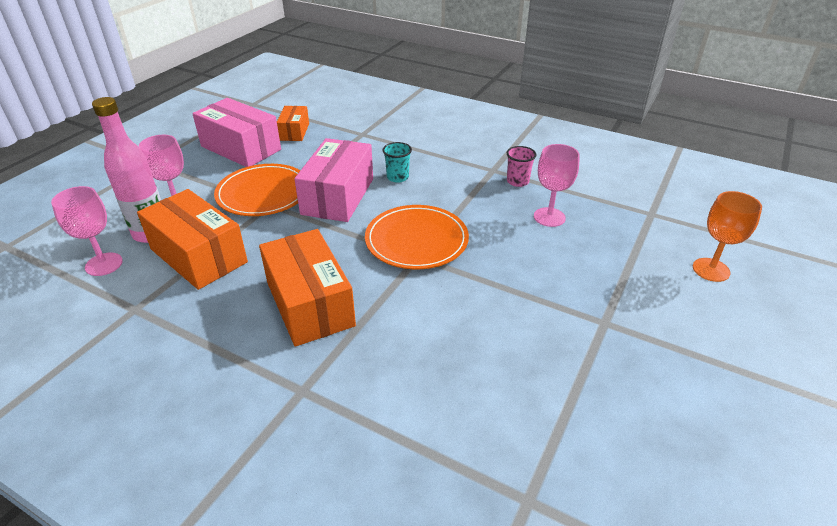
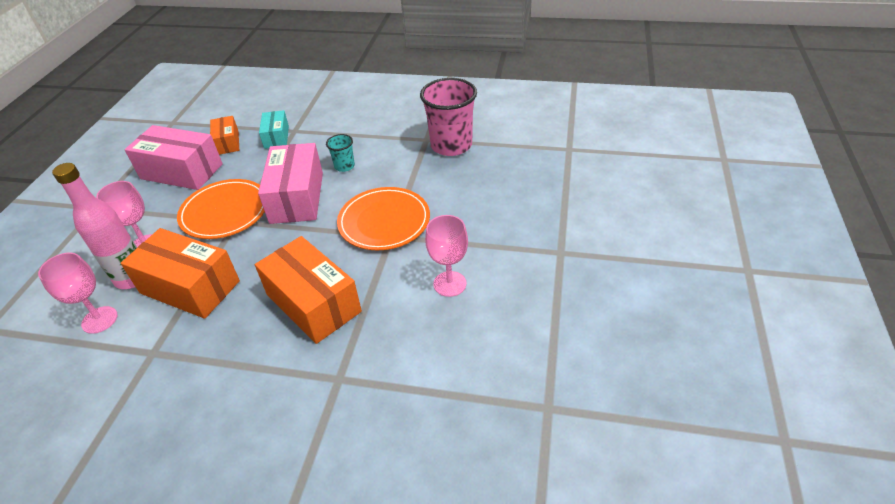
camera: 15 degrees left, 5 degrees up
(342, 136) = (276, 137): none -> turquoise box
(517, 181) = (451, 145): pink cup -> pink cup, size x2.08
(549, 217) = (488, 172): pink goblet -> pink goblet (449, 284)
(711, 270) = (627, 186): orange goblet -> none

- - - - -

* [Task to complete]:
All records should be output exactly, with the pictures left out.

* [Answer section]:
camera: 15 degrees left, 5 degrees up
(342, 136) = (276, 137): none -> turquoise box
(517, 181) = (451, 145): pink cup -> pink cup, size x2.08
(549, 217) = (488, 172): pink goblet -> pink goblet (449, 284)
(711, 270) = (627, 186): orange goblet -> none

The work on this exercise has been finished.